++++ Data in this exercise ++++
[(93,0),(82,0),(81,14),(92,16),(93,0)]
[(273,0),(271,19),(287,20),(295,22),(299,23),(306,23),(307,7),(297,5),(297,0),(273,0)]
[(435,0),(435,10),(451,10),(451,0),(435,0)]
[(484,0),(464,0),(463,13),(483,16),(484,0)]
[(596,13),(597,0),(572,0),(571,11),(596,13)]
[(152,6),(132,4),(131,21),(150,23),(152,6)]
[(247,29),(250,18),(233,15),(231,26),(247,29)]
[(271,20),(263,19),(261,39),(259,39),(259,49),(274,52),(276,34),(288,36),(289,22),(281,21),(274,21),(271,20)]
++++
++++ Data in this exercise ++++
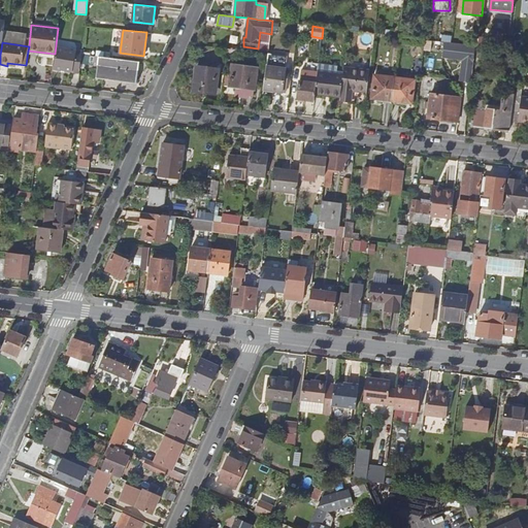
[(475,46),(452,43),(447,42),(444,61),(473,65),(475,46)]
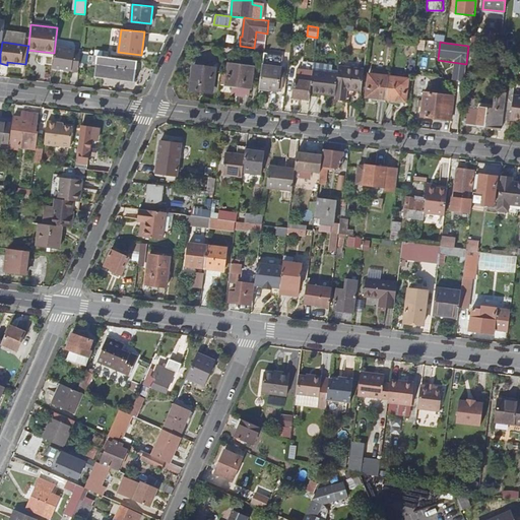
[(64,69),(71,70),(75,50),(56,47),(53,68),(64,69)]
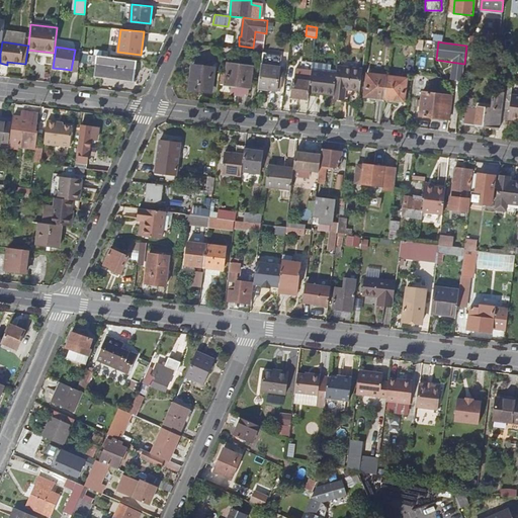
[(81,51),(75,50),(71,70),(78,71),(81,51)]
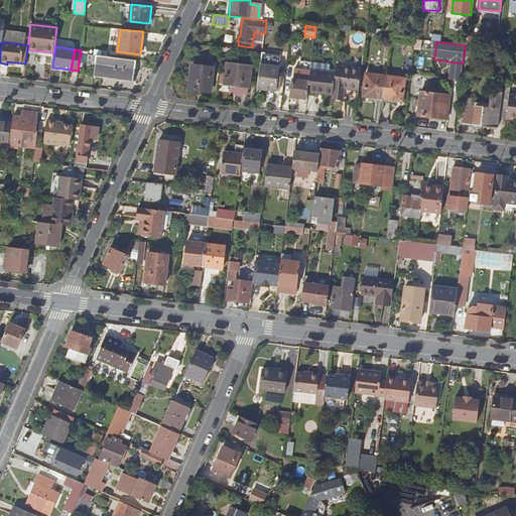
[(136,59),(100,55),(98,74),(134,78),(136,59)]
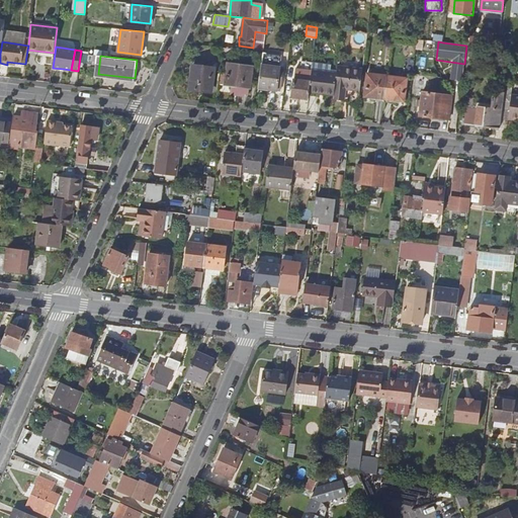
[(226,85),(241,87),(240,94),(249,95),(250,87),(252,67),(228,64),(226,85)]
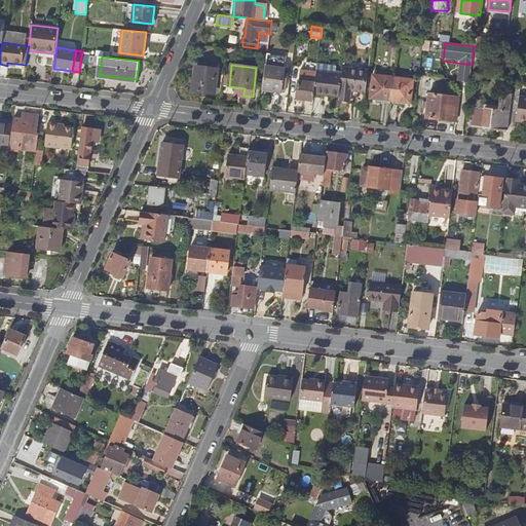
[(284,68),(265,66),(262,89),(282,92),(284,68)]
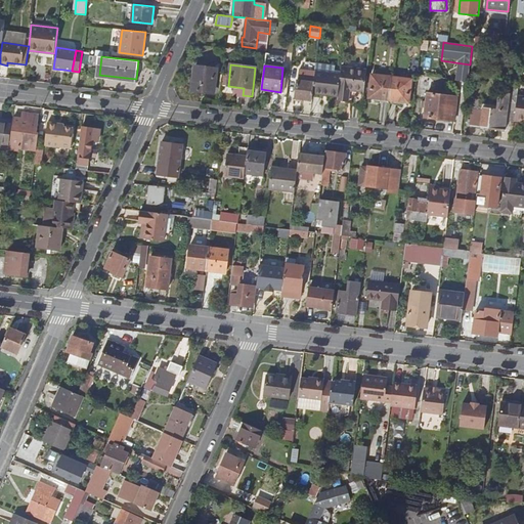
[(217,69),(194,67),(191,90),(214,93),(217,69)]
++++
**The task**
Return the lines above from the one with "[(136,59),(100,55),(98,74),(134,78),(136,59)]" through the one with "[(217,69),(194,67),(191,90),(214,93),(217,69)]", verbatim and nothing else. Omit every picture.

**Result for this task**
[(136,59),(100,55),(98,74),(134,78),(136,59)]
[(226,85),(241,87),(240,94),(249,95),(250,87),(252,67),(228,64),(226,85)]
[(284,68),(265,66),(262,89),(282,92),(284,68)]
[(217,69),(194,67),(191,90),(214,93),(217,69)]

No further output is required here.